==== Excerpted records ====

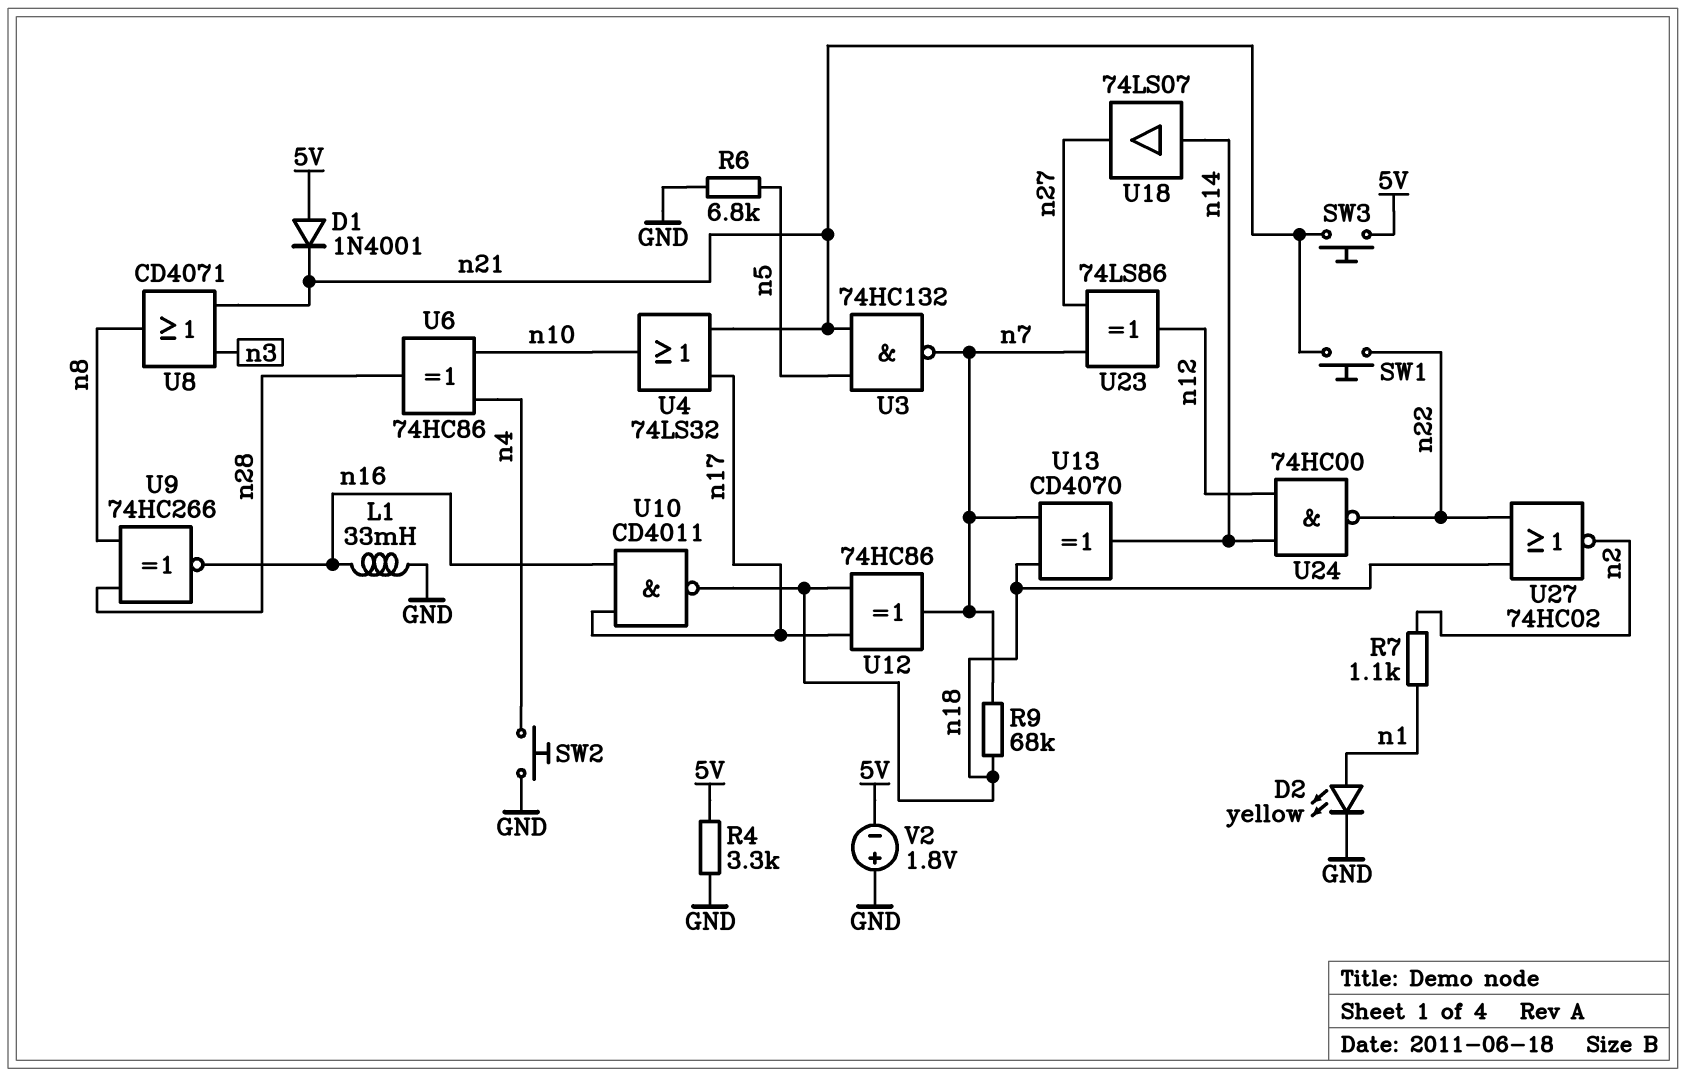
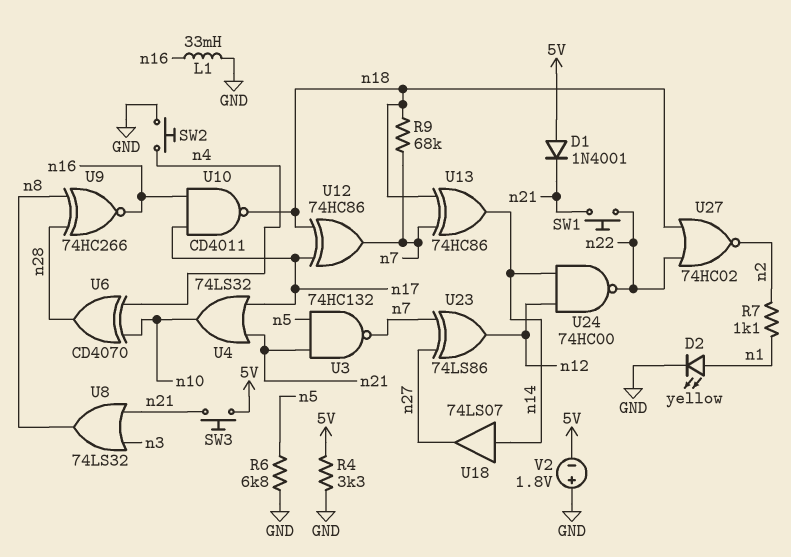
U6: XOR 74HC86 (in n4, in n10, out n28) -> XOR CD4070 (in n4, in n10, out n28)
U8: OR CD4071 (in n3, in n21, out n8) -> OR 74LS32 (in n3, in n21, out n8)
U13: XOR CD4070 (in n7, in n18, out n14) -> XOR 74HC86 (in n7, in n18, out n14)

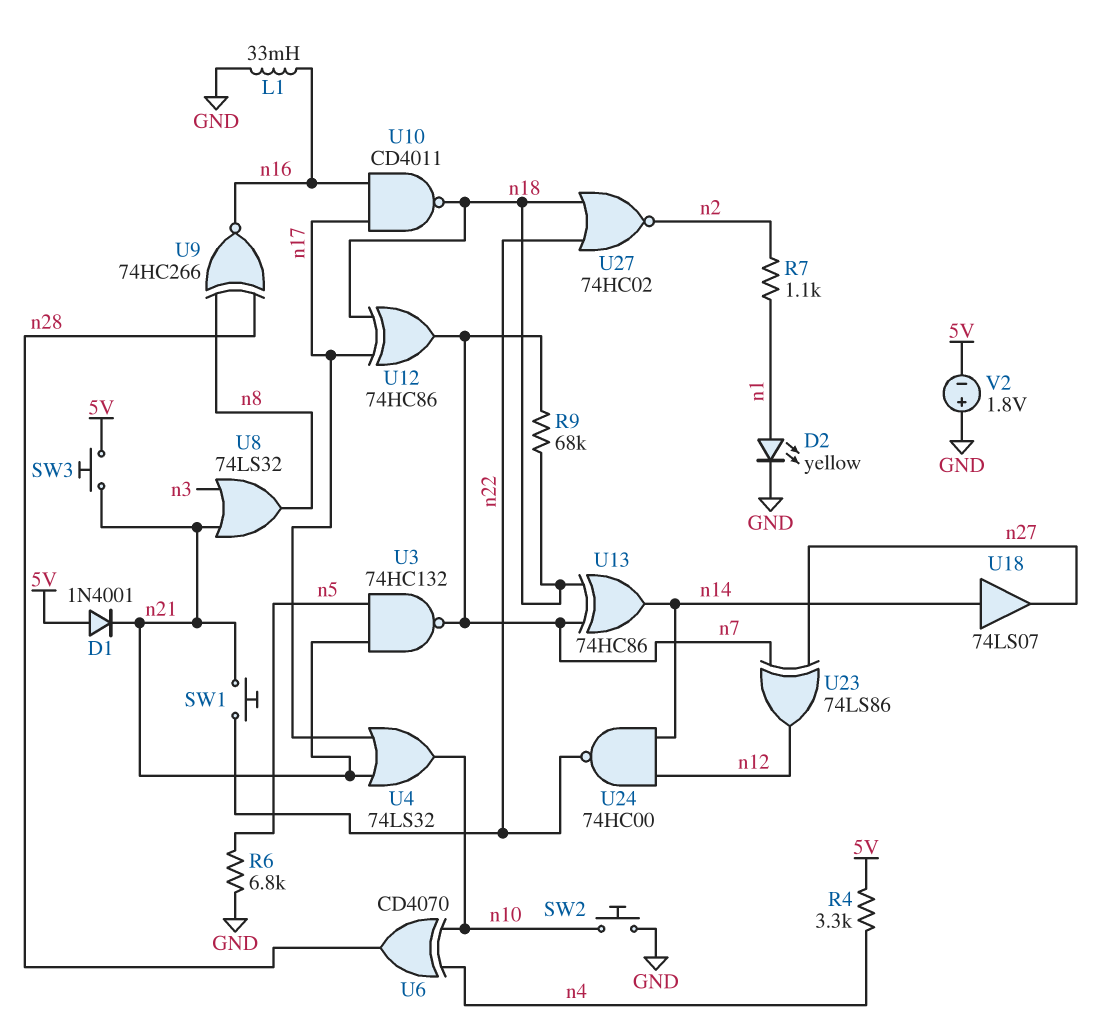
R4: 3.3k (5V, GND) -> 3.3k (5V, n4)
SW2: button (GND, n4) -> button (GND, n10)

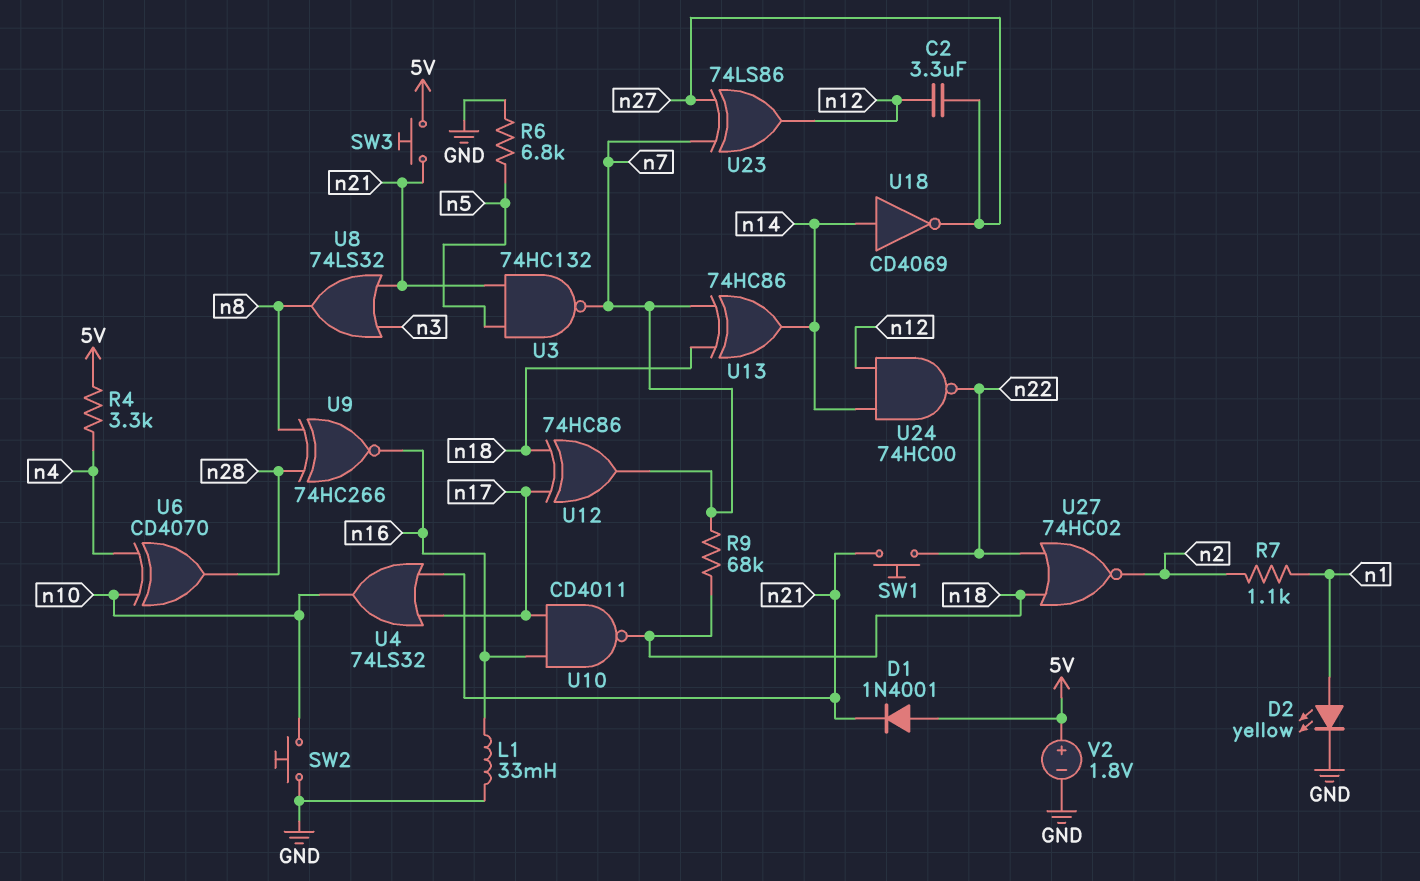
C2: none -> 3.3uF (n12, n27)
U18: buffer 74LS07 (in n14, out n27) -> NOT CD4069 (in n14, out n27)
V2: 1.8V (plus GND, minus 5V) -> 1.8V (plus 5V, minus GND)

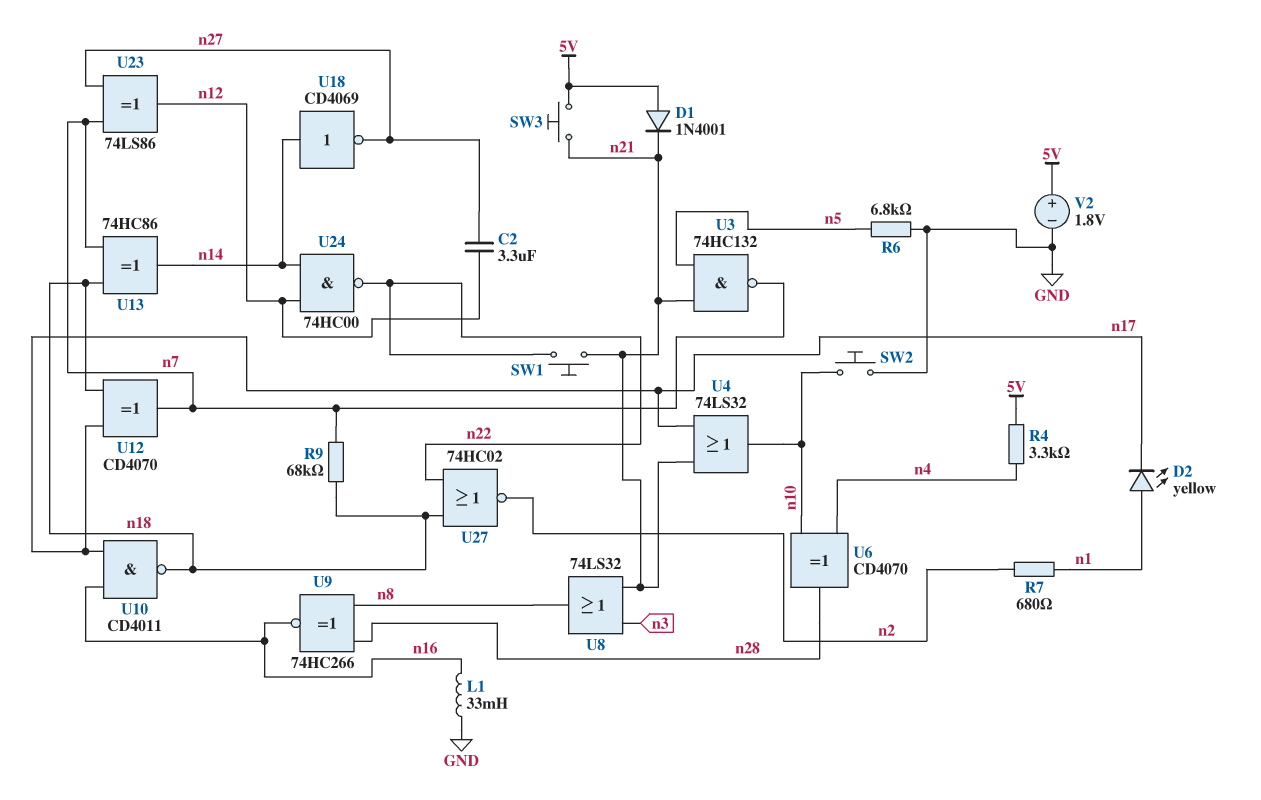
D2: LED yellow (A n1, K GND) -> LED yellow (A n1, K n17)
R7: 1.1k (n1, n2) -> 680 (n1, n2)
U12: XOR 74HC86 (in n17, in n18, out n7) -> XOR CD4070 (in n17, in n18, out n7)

====
==== Excerpted records ====

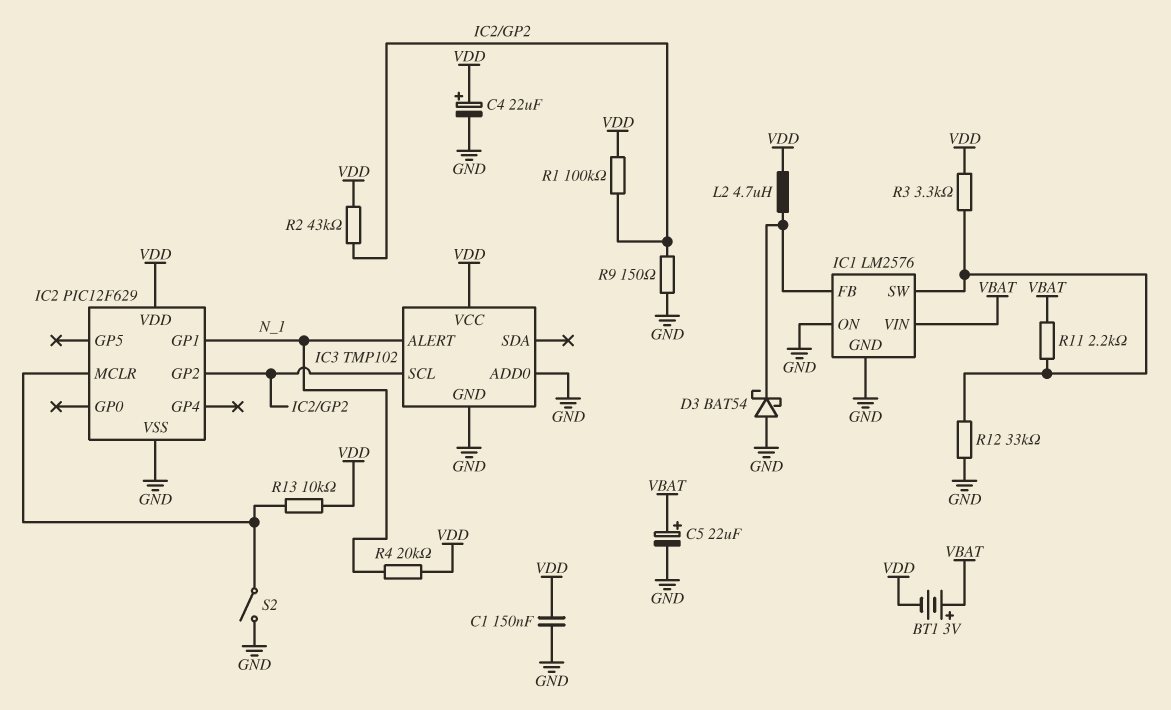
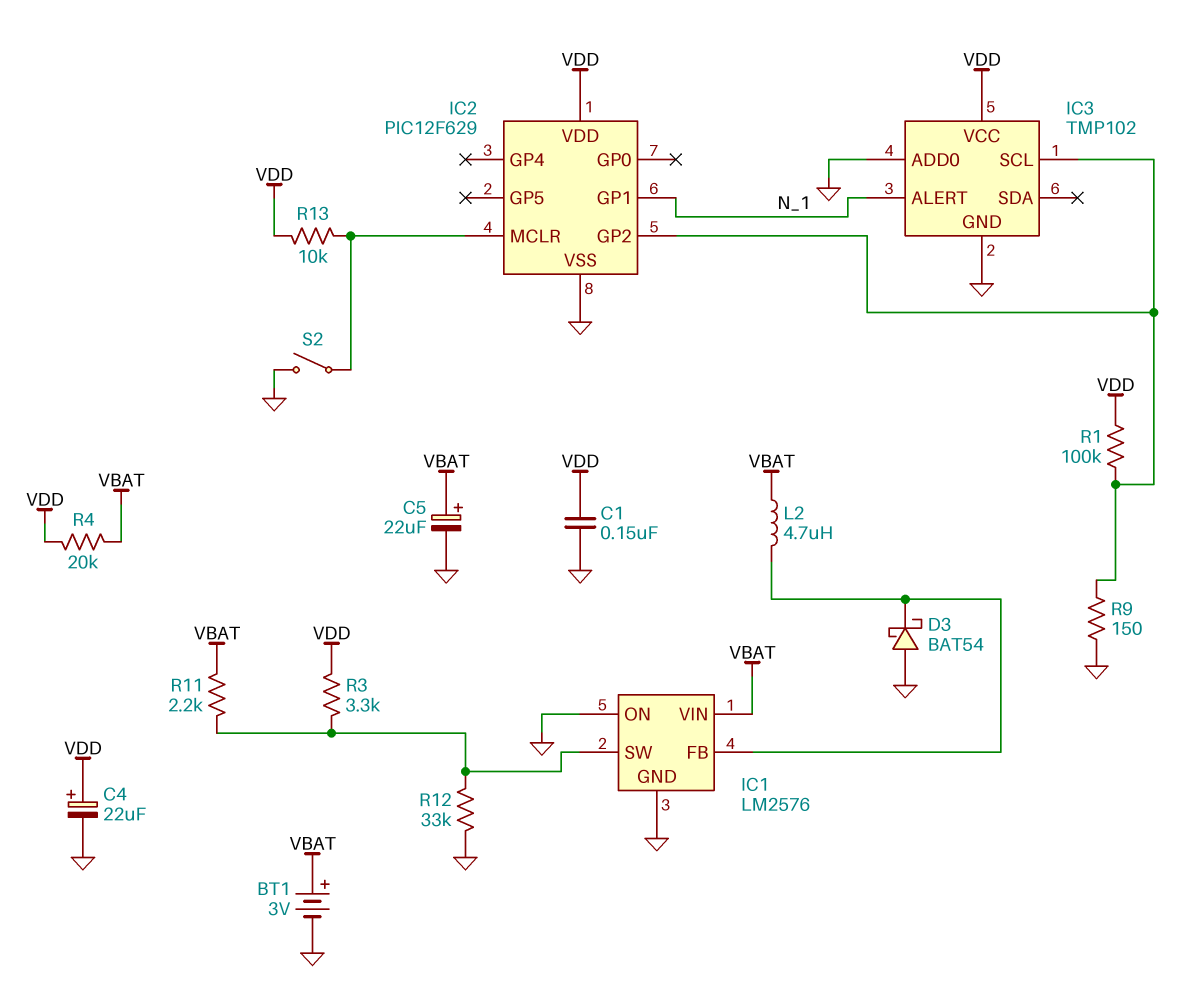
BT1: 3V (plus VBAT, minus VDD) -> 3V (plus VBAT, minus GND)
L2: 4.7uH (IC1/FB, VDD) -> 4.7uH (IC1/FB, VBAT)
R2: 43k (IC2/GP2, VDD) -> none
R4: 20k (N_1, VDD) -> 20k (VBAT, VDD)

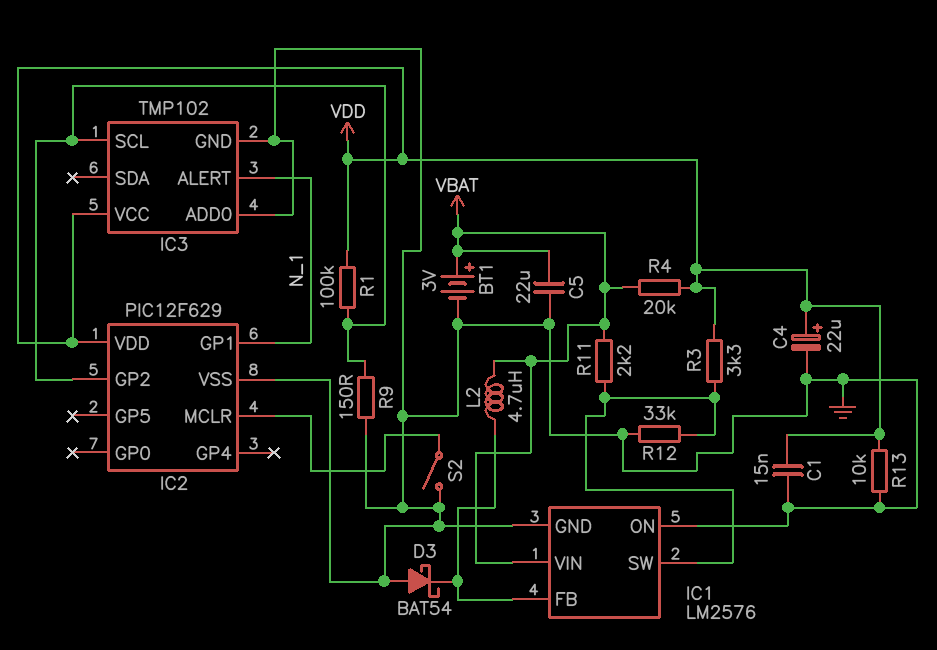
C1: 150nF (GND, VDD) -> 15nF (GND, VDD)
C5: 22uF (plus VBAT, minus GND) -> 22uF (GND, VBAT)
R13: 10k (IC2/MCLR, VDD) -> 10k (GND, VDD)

====

_Work task_
Report all lines above with "none".

_Answer area_
C2: none -> 3.3uF (n12, n27)
R2: 43k (IC2/GP2, VDD) -> none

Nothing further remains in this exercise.